Work request: From the data below, retype exactly the lines starting with the one that contains "moved: orange plane" and ending with the one that contains "recoloured: grey wax", both included.

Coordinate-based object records

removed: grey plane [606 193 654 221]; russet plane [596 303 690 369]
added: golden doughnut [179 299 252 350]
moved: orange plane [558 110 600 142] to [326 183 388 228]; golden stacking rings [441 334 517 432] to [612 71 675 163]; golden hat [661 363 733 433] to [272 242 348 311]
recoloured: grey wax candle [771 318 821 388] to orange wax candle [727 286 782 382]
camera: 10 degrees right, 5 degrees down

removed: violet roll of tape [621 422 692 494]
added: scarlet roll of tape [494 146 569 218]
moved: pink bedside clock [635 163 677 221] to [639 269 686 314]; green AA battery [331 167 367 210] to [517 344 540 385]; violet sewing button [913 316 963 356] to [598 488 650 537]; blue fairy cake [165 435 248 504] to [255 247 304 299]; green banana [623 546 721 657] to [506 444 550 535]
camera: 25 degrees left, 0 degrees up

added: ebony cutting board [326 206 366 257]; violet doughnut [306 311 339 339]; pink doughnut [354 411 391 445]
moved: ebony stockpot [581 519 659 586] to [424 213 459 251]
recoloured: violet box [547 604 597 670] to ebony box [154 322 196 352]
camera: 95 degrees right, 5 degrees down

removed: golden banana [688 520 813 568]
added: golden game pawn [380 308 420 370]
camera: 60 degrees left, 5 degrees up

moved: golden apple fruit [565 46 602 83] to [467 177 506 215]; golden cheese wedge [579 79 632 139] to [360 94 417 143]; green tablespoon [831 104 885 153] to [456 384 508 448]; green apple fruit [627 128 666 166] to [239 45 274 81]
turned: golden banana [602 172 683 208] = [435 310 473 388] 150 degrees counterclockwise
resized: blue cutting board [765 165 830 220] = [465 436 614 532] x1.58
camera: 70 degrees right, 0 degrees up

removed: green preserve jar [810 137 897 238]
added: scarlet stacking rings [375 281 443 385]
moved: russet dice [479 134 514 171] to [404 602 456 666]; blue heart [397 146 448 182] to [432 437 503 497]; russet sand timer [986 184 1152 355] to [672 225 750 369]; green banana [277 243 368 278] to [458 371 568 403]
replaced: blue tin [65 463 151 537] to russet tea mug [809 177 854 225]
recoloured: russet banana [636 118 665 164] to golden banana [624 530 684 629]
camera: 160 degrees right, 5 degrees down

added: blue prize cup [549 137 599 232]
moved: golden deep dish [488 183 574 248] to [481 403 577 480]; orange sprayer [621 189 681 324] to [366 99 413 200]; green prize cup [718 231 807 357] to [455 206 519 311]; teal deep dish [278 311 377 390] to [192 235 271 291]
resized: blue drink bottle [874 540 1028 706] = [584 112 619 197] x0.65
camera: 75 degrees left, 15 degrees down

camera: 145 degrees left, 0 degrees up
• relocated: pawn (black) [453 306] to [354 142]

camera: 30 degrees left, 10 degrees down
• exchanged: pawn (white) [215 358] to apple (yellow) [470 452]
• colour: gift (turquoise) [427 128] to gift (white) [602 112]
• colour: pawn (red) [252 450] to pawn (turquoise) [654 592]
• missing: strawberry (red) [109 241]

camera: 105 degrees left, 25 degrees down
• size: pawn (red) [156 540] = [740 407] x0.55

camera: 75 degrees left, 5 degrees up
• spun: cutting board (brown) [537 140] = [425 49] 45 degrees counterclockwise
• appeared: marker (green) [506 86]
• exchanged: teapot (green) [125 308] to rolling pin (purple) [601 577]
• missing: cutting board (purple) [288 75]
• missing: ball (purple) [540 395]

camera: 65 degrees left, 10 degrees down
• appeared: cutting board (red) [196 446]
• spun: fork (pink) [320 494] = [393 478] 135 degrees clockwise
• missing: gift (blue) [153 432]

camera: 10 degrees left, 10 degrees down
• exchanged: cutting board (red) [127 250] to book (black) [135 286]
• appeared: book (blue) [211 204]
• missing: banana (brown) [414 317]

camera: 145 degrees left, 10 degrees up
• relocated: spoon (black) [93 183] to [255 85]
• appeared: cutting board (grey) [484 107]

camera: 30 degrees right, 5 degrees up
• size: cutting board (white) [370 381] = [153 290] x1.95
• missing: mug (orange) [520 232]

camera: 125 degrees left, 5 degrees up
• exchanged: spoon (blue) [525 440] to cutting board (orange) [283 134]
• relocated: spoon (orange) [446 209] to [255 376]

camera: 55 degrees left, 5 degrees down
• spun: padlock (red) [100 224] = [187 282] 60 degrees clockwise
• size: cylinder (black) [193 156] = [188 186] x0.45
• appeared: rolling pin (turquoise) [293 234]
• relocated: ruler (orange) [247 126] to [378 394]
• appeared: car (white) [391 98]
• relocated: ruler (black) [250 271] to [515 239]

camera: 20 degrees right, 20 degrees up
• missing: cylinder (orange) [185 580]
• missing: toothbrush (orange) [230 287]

Exercise answer:
moved: orange plane [558 110 600 142] to [326 183 388 228]; golden stacking rings [441 334 517 432] to [612 71 675 163]; golden hat [661 363 733 433] to [272 242 348 311]
recoloured: grey wax candle [771 318 821 388] to orange wax candle [727 286 782 382]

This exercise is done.